* **PROBLEM STATEMENT**: Please give again, word for word, the line that contains "U101: LD1117 -> HT7333" and every line after it to the end of the data, with no other lines.

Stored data
Content starts

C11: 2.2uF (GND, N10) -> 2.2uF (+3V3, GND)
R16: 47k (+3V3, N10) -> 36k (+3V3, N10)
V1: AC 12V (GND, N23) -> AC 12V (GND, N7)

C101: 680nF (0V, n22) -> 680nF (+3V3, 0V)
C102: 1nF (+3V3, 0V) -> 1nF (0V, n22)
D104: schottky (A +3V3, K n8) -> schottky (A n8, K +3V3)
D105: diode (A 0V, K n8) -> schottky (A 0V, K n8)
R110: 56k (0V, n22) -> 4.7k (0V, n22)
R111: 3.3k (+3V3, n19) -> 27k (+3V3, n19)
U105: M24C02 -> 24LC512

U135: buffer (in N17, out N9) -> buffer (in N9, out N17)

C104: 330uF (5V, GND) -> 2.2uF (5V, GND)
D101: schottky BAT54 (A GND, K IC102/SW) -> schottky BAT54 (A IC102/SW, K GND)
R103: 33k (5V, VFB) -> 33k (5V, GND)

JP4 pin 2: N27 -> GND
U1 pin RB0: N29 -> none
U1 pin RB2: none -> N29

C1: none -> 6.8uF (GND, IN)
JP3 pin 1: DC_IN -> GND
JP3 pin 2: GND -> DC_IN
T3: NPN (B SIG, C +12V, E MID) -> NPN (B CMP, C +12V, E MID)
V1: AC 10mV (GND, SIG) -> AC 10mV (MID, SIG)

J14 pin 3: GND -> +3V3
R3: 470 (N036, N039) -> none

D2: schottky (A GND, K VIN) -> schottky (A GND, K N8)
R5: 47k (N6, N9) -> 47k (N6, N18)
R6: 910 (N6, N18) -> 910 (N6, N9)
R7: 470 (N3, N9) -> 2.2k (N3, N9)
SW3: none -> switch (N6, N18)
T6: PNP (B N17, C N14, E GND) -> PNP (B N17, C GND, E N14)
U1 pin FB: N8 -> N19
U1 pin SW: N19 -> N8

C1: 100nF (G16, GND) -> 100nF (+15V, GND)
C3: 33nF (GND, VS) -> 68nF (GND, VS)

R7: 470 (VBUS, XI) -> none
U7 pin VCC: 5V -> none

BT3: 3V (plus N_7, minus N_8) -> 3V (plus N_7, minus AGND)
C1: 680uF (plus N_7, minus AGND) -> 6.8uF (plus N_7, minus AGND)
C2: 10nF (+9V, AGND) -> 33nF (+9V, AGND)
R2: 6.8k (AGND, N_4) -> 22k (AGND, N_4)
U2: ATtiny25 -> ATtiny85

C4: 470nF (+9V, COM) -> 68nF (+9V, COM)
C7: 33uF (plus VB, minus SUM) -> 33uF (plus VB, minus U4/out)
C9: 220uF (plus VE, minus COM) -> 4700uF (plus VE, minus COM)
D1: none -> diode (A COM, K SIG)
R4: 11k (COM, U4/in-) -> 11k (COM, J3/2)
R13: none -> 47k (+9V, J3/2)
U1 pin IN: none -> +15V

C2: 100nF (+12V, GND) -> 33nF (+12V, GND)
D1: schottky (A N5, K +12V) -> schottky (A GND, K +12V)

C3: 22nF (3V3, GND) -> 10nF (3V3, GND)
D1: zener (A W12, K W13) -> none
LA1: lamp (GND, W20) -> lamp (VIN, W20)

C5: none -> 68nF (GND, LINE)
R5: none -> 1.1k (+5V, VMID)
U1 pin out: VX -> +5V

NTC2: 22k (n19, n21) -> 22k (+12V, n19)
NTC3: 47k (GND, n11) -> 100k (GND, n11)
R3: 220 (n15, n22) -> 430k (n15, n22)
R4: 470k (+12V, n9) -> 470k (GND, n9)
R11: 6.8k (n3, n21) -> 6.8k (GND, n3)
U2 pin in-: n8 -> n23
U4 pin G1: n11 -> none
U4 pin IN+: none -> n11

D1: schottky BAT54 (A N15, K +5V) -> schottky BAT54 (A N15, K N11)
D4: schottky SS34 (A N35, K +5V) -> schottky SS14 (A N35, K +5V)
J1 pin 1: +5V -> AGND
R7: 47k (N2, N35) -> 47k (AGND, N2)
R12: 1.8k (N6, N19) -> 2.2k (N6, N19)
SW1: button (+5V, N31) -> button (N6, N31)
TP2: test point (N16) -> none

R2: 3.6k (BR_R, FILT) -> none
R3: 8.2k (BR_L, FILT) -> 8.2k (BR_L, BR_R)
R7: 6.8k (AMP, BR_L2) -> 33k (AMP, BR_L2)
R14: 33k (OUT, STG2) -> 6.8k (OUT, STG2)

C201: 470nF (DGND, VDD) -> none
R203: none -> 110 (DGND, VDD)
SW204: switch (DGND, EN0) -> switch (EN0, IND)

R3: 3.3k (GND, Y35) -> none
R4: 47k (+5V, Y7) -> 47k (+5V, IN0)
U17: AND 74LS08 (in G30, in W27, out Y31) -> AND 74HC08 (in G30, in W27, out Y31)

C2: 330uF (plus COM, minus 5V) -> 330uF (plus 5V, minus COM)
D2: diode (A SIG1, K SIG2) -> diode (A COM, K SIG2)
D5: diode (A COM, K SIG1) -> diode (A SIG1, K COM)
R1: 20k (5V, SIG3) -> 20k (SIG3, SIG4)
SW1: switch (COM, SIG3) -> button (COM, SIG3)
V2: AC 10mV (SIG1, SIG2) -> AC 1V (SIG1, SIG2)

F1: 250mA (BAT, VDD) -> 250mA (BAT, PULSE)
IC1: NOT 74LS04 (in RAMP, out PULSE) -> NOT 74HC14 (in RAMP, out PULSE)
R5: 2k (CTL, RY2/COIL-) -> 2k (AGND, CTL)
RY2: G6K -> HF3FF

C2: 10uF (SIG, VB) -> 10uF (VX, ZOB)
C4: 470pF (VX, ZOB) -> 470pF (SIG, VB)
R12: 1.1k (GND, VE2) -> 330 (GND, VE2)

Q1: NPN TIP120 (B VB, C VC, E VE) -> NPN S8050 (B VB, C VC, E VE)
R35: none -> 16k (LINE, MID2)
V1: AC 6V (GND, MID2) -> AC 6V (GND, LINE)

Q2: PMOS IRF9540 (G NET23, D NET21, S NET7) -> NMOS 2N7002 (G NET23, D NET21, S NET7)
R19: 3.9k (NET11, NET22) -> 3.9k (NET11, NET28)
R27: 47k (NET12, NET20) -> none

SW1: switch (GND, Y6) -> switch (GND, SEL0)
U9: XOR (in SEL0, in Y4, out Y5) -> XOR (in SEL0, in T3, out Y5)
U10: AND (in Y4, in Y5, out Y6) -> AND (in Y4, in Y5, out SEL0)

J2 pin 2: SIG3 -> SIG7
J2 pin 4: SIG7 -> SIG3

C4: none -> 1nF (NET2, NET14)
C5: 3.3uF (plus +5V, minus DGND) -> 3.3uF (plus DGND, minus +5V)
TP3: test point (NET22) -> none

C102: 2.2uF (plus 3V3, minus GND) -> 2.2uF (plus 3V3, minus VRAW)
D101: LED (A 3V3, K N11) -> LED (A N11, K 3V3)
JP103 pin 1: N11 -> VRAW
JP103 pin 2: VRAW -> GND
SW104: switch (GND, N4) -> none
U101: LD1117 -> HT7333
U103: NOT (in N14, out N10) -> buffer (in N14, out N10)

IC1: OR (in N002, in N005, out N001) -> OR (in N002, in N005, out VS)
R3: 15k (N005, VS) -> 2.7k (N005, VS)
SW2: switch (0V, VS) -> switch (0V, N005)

Content ends

* **SOLUTION BELOW**:
U101: LD1117 -> HT7333
U103: NOT (in N14, out N10) -> buffer (in N14, out N10)

IC1: OR (in N002, in N005, out N001) -> OR (in N002, in N005, out VS)
R3: 15k (N005, VS) -> 2.7k (N005, VS)
SW2: switch (0V, VS) -> switch (0V, N005)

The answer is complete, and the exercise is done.